### Activity
The full listing, exactly as written and with no images, is the expected output.

### Records for processing

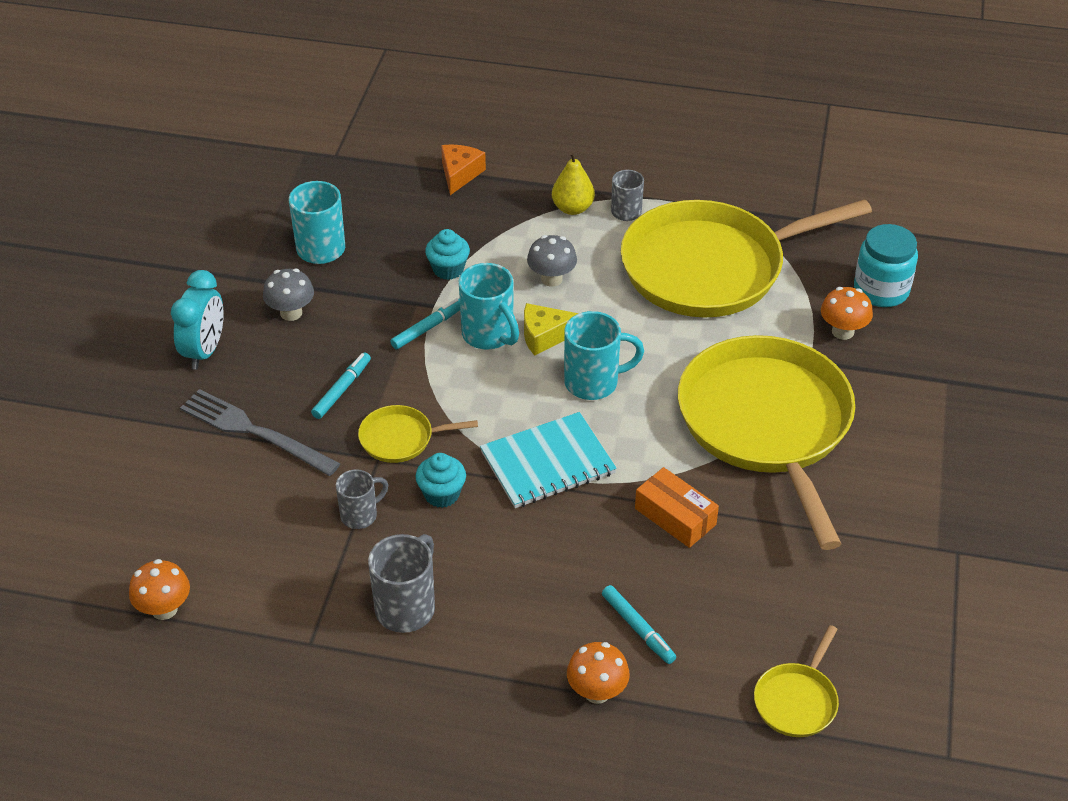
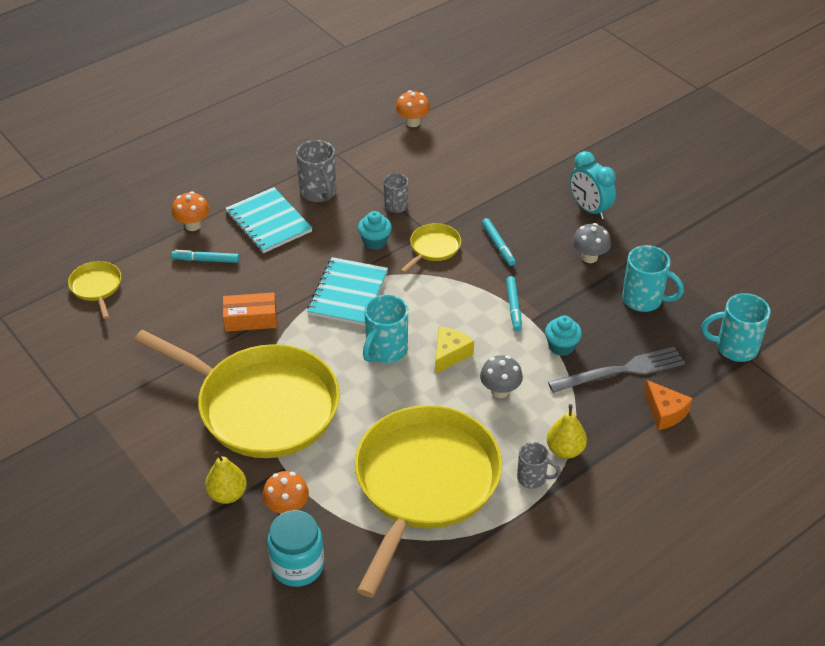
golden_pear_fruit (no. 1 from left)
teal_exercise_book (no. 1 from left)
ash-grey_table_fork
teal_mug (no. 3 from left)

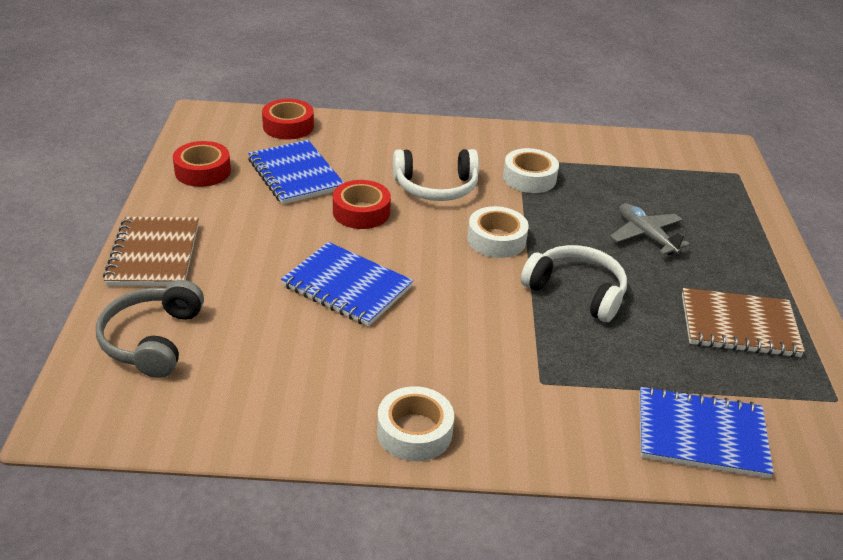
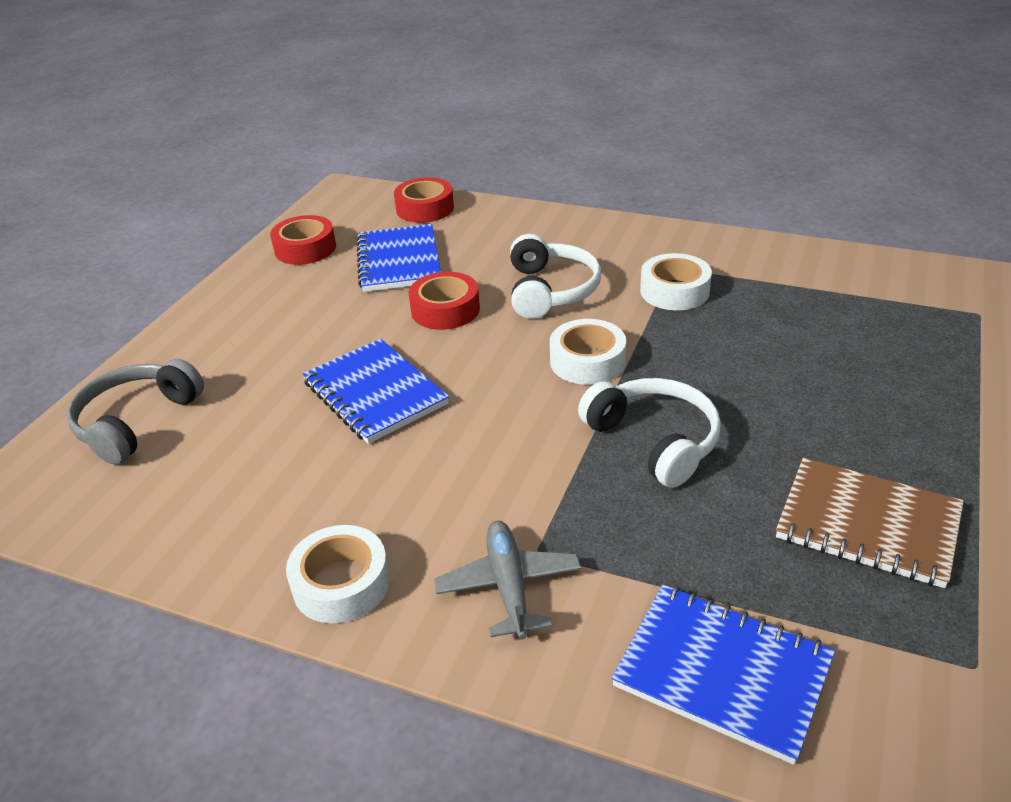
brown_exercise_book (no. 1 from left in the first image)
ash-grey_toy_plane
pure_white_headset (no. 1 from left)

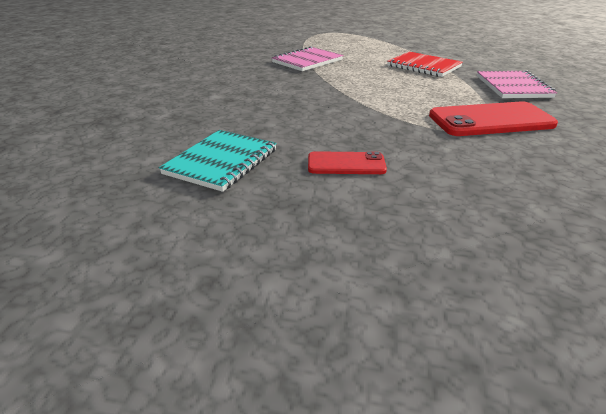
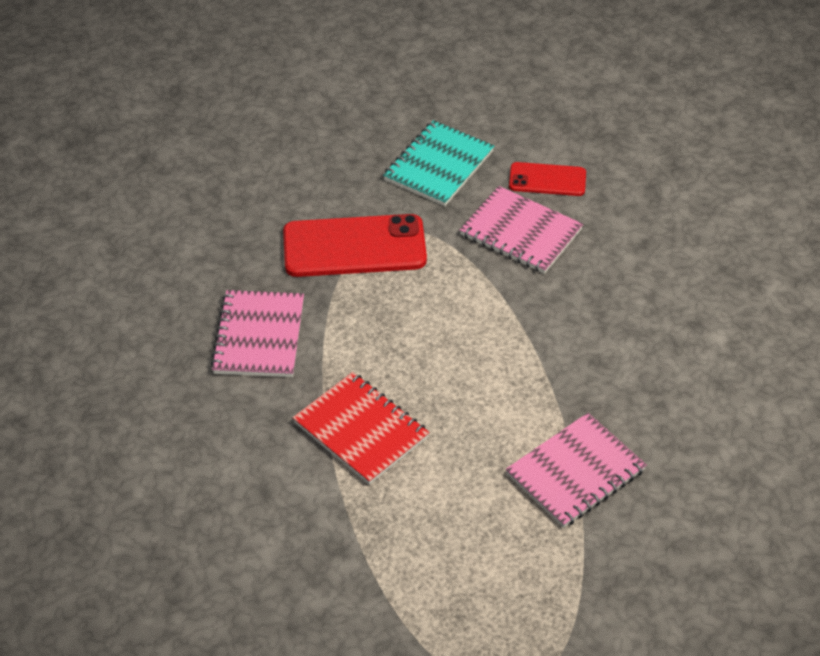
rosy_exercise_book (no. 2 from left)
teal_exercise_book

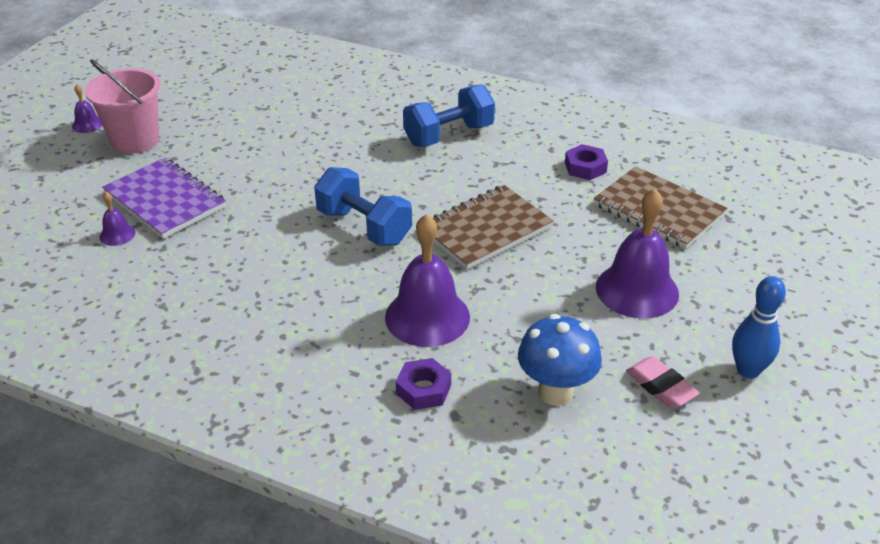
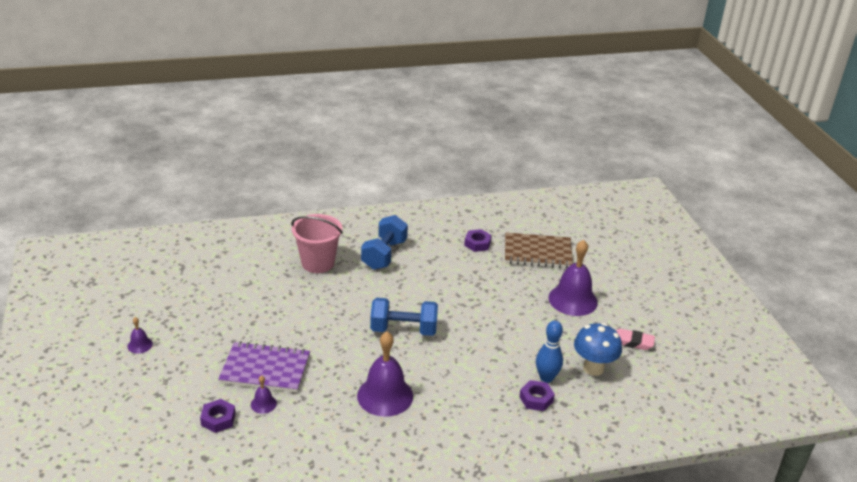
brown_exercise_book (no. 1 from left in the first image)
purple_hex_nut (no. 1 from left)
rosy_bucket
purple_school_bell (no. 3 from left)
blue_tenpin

### Output for this exercise
golden_pear_fruit (no. 1 from left)
teal_exercise_book (no. 1 from left)
ash-grey_table_fork
teal_mug (no. 3 from left)

brown_exercise_book (no. 1 from left in the first image)
ash-grey_toy_plane
pure_white_headset (no. 1 from left)

rosy_exercise_book (no. 2 from left)
teal_exercise_book

brown_exercise_book (no. 1 from left in the first image)
purple_hex_nut (no. 1 from left)
rosy_bucket
purple_school_bell (no. 3 from left)
blue_tenpin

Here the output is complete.